#### WHAT IS REQUIRED:
Starting at the top of the entries below, write out each line up to and including the one containing "red trophy [232,265,406,572] -> none". Leave the pictures out.

[Scene change data]

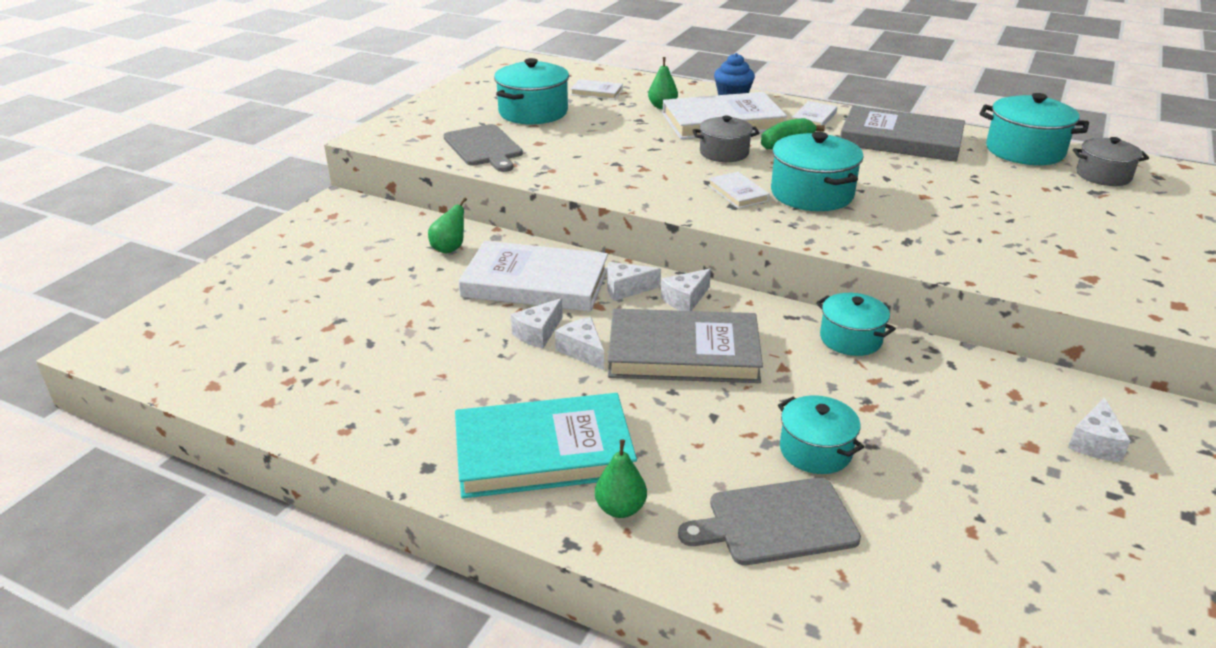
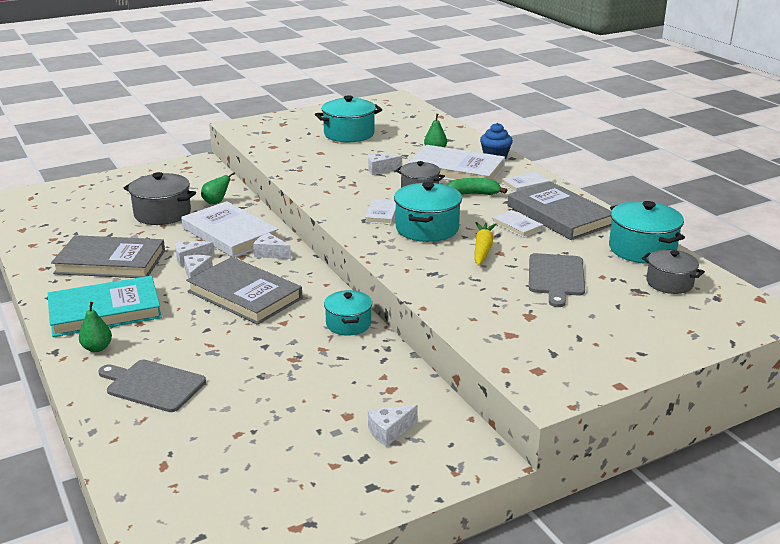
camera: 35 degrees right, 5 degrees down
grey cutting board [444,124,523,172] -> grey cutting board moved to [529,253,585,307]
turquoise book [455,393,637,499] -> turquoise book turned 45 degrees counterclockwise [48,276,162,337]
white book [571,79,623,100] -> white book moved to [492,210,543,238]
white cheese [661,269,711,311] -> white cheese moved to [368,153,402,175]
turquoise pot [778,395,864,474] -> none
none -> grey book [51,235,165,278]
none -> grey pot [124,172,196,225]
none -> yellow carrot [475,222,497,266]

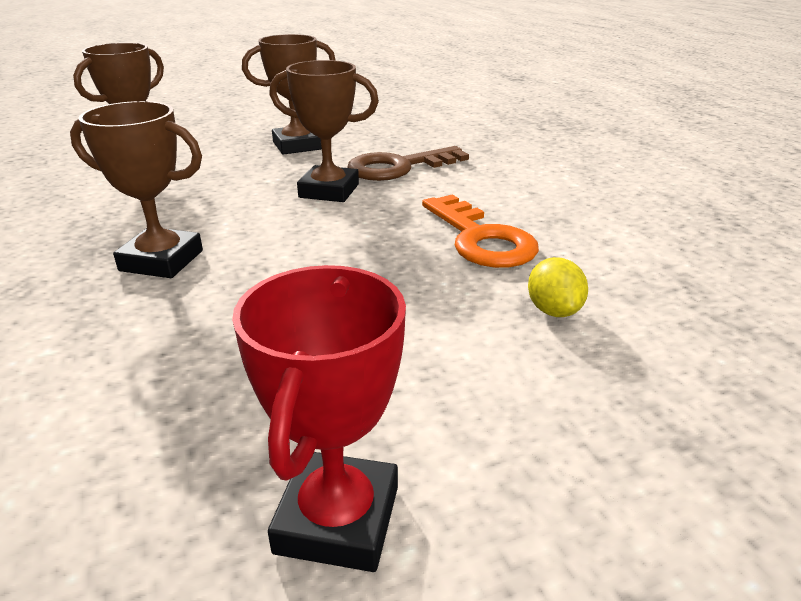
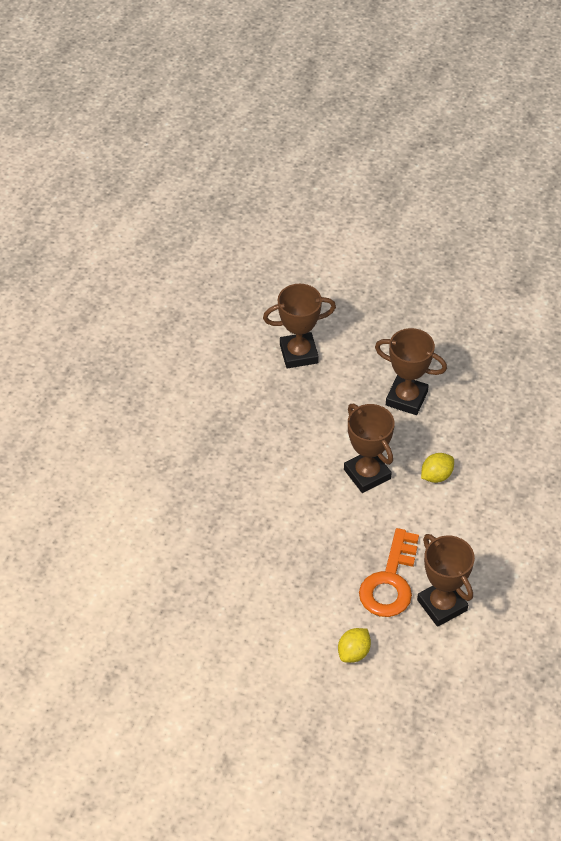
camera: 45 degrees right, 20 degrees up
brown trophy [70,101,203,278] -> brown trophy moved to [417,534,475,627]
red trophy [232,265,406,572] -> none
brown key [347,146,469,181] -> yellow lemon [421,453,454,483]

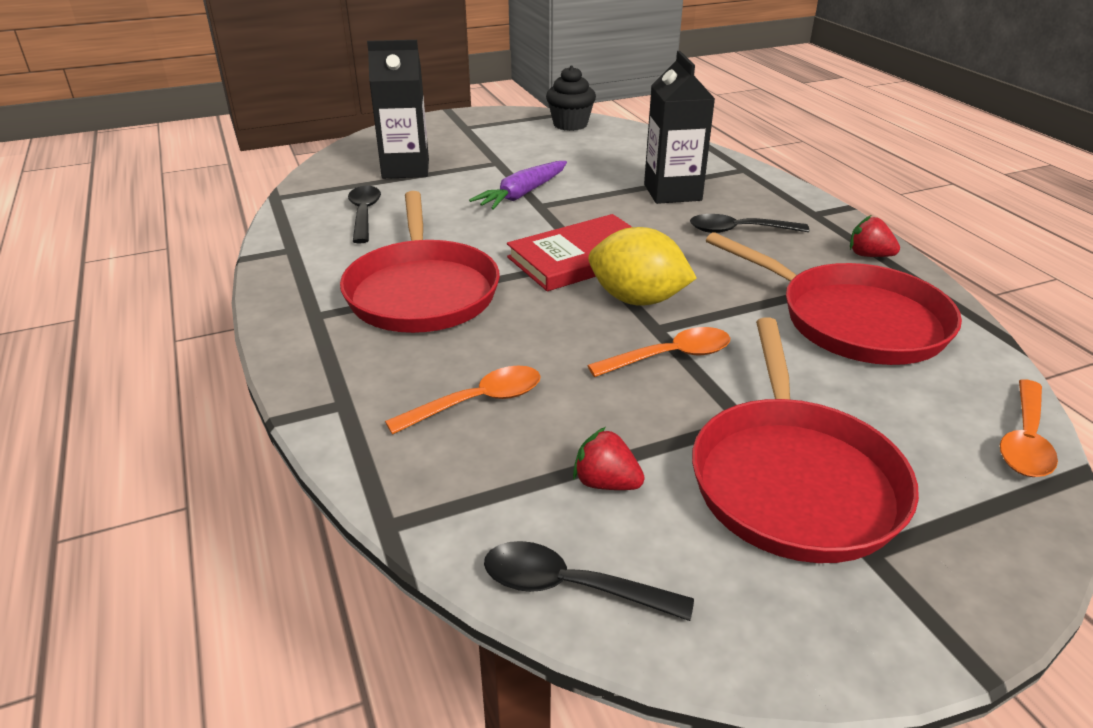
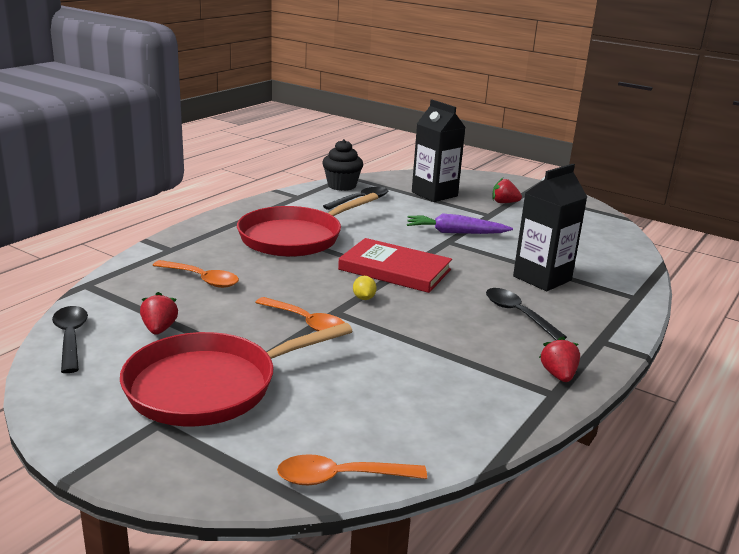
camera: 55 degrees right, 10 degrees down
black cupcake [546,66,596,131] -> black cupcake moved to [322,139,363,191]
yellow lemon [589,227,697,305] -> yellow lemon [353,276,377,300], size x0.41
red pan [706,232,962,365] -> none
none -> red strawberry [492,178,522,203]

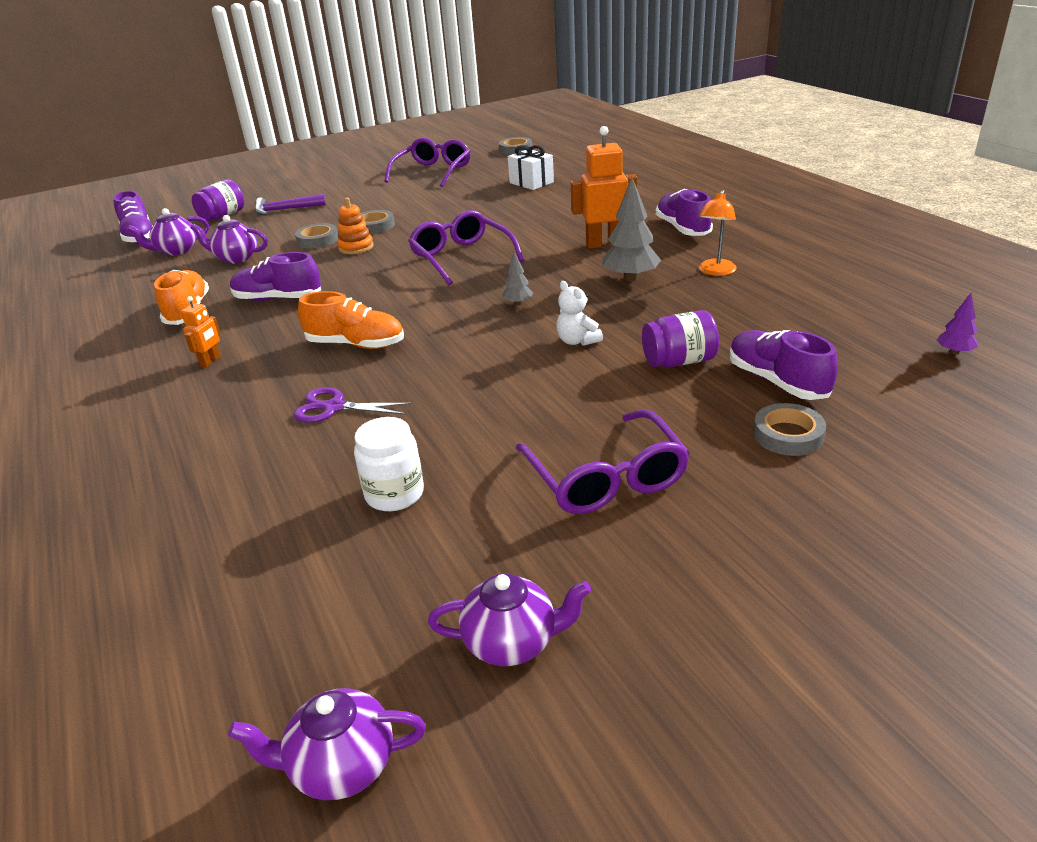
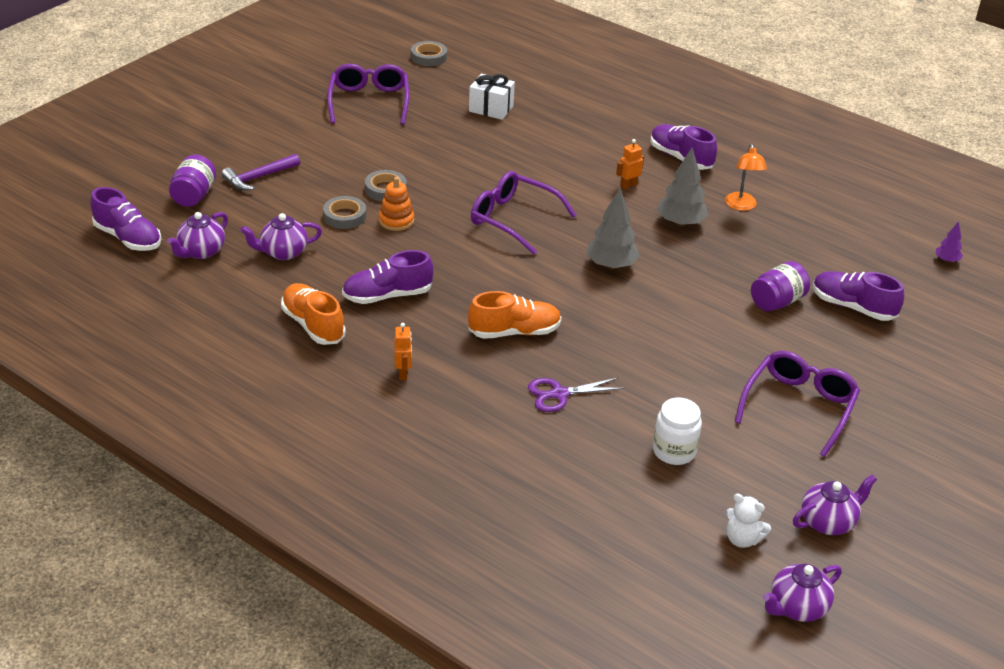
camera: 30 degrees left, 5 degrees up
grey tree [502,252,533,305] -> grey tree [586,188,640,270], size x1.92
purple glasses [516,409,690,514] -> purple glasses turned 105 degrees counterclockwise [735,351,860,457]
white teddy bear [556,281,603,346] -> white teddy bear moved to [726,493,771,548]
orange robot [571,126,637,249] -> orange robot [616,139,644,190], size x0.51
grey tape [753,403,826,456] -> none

#### EXERCISE RESPONSE:
camera: 35 degrees right, 5 degrees down
grey cutting board [444,124,523,172] -> grey cutting board moved to [529,253,585,307]
turquoise book [455,393,637,499] -> turquoise book turned 45 degrees counterclockwise [48,276,162,337]
white book [571,79,623,100] -> white book moved to [492,210,543,238]
white cheese [661,269,711,311] -> white cheese moved to [368,153,402,175]
turquoise pot [778,395,864,474] -> none
none -> grey book [51,235,165,278]
none -> grey pot [124,172,196,225]
none -> yellow carrot [475,222,497,266]

camera: 45 degrees right, 20 degrees up
brown trophy [70,101,203,278] -> brown trophy moved to [417,534,475,627]
red trophy [232,265,406,572] -> none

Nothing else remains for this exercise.